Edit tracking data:

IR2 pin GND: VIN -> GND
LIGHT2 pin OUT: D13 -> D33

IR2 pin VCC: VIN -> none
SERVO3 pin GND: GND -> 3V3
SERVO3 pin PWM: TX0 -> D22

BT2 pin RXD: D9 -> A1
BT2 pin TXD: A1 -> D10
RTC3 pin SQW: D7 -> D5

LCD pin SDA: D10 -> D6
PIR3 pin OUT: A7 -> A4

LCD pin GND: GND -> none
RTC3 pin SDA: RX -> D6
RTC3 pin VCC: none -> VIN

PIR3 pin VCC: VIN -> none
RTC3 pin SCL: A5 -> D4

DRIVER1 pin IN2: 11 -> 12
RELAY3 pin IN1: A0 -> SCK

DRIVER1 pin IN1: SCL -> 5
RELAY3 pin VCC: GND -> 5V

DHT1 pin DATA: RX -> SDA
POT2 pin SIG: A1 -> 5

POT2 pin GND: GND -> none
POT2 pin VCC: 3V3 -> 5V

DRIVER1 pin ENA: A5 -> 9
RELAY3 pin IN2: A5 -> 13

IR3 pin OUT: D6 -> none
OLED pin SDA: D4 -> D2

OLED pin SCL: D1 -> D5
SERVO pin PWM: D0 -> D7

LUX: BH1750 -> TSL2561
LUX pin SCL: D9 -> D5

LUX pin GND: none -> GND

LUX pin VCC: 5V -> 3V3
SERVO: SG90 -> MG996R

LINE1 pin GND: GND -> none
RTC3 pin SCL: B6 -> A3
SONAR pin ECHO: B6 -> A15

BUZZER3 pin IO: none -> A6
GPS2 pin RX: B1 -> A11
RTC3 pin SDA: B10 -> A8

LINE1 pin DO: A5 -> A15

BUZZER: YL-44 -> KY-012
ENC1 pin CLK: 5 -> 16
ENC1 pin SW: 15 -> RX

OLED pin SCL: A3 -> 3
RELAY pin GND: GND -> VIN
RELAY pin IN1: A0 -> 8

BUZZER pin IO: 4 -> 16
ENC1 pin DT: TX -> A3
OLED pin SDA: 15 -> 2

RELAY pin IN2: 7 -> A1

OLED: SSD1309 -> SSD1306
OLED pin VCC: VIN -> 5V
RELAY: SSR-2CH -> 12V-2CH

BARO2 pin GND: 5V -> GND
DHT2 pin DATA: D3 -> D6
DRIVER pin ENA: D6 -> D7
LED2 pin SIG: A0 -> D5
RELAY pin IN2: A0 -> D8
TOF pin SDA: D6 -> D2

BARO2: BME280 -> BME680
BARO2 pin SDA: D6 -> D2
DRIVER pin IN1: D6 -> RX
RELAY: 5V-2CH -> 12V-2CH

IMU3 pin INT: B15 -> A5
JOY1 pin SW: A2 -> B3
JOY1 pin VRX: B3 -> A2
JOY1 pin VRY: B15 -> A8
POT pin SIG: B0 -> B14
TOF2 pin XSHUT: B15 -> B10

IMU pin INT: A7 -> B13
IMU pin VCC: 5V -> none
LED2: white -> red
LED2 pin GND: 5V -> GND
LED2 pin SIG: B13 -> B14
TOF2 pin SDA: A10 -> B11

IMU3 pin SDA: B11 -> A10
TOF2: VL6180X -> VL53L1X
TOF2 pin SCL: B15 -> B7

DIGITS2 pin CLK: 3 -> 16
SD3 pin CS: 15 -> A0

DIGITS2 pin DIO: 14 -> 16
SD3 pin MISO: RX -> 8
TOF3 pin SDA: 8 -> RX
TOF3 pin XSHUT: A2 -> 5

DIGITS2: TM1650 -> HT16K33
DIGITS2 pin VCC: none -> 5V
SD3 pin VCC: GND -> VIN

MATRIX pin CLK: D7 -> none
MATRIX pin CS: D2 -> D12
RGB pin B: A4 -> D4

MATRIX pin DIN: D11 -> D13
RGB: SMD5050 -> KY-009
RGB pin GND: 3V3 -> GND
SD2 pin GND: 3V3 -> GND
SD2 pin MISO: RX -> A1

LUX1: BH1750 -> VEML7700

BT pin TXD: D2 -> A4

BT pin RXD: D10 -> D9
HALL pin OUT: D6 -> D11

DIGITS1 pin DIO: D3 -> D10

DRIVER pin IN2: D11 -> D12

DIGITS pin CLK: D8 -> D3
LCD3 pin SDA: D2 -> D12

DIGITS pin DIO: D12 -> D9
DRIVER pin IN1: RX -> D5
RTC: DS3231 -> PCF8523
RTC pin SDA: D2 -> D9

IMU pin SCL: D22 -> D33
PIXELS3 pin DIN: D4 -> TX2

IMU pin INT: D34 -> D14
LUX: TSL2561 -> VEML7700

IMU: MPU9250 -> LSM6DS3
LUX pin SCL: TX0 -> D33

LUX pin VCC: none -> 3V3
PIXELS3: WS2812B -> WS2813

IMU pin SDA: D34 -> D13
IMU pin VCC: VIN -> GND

--- WORK INSTRUCTION ---
The full data, repeated exactly, is the only acceptable output.

--- RESPONSE AREA ---
IR2 pin GND: VIN -> GND
LIGHT2 pin OUT: D13 -> D33

IR2 pin VCC: VIN -> none
SERVO3 pin GND: GND -> 3V3
SERVO3 pin PWM: TX0 -> D22

BT2 pin RXD: D9 -> A1
BT2 pin TXD: A1 -> D10
RTC3 pin SQW: D7 -> D5

LCD pin SDA: D10 -> D6
PIR3 pin OUT: A7 -> A4

LCD pin GND: GND -> none
RTC3 pin SDA: RX -> D6
RTC3 pin VCC: none -> VIN

PIR3 pin VCC: VIN -> none
RTC3 pin SCL: A5 -> D4

DRIVER1 pin IN2: 11 -> 12
RELAY3 pin IN1: A0 -> SCK

DRIVER1 pin IN1: SCL -> 5
RELAY3 pin VCC: GND -> 5V

DHT1 pin DATA: RX -> SDA
POT2 pin SIG: A1 -> 5

POT2 pin GND: GND -> none
POT2 pin VCC: 3V3 -> 5V

DRIVER1 pin ENA: A5 -> 9
RELAY3 pin IN2: A5 -> 13

IR3 pin OUT: D6 -> none
OLED pin SDA: D4 -> D2

OLED pin SCL: D1 -> D5
SERVO pin PWM: D0 -> D7

LUX: BH1750 -> TSL2561
LUX pin SCL: D9 -> D5

LUX pin GND: none -> GND

LUX pin VCC: 5V -> 3V3
SERVO: SG90 -> MG996R

LINE1 pin GND: GND -> none
RTC3 pin SCL: B6 -> A3
SONAR pin ECHO: B6 -> A15

BUZZER3 pin IO: none -> A6
GPS2 pin RX: B1 -> A11
RTC3 pin SDA: B10 -> A8

LINE1 pin DO: A5 -> A15

BUZZER: YL-44 -> KY-012
ENC1 pin CLK: 5 -> 16
ENC1 pin SW: 15 -> RX

OLED pin SCL: A3 -> 3
RELAY pin GND: GND -> VIN
RELAY pin IN1: A0 -> 8

BUZZER pin IO: 4 -> 16
ENC1 pin DT: TX -> A3
OLED pin SDA: 15 -> 2

RELAY pin IN2: 7 -> A1

OLED: SSD1309 -> SSD1306
OLED pin VCC: VIN -> 5V
RELAY: SSR-2CH -> 12V-2CH

BARO2 pin GND: 5V -> GND
DHT2 pin DATA: D3 -> D6
DRIVER pin ENA: D6 -> D7
LED2 pin SIG: A0 -> D5
RELAY pin IN2: A0 -> D8
TOF pin SDA: D6 -> D2

BARO2: BME280 -> BME680
BARO2 pin SDA: D6 -> D2
DRIVER pin IN1: D6 -> RX
RELAY: 5V-2CH -> 12V-2CH

IMU3 pin INT: B15 -> A5
JOY1 pin SW: A2 -> B3
JOY1 pin VRX: B3 -> A2
JOY1 pin VRY: B15 -> A8
POT pin SIG: B0 -> B14
TOF2 pin XSHUT: B15 -> B10

IMU pin INT: A7 -> B13
IMU pin VCC: 5V -> none
LED2: white -> red
LED2 pin GND: 5V -> GND
LED2 pin SIG: B13 -> B14
TOF2 pin SDA: A10 -> B11

IMU3 pin SDA: B11 -> A10
TOF2: VL6180X -> VL53L1X
TOF2 pin SCL: B15 -> B7

DIGITS2 pin CLK: 3 -> 16
SD3 pin CS: 15 -> A0

DIGITS2 pin DIO: 14 -> 16
SD3 pin MISO: RX -> 8
TOF3 pin SDA: 8 -> RX
TOF3 pin XSHUT: A2 -> 5

DIGITS2: TM1650 -> HT16K33
DIGITS2 pin VCC: none -> 5V
SD3 pin VCC: GND -> VIN

MATRIX pin CLK: D7 -> none
MATRIX pin CS: D2 -> D12
RGB pin B: A4 -> D4

MATRIX pin DIN: D11 -> D13
RGB: SMD5050 -> KY-009
RGB pin GND: 3V3 -> GND
SD2 pin GND: 3V3 -> GND
SD2 pin MISO: RX -> A1

LUX1: BH1750 -> VEML7700

BT pin TXD: D2 -> A4

BT pin RXD: D10 -> D9
HALL pin OUT: D6 -> D11

DIGITS1 pin DIO: D3 -> D10

DRIVER pin IN2: D11 -> D12

DIGITS pin CLK: D8 -> D3
LCD3 pin SDA: D2 -> D12

DIGITS pin DIO: D12 -> D9
DRIVER pin IN1: RX -> D5
RTC: DS3231 -> PCF8523
RTC pin SDA: D2 -> D9

IMU pin SCL: D22 -> D33
PIXELS3 pin DIN: D4 -> TX2

IMU pin INT: D34 -> D14
LUX: TSL2561 -> VEML7700

IMU: MPU9250 -> LSM6DS3
LUX pin SCL: TX0 -> D33

LUX pin VCC: none -> 3V3
PIXELS3: WS2812B -> WS2813

IMU pin SDA: D34 -> D13
IMU pin VCC: VIN -> GND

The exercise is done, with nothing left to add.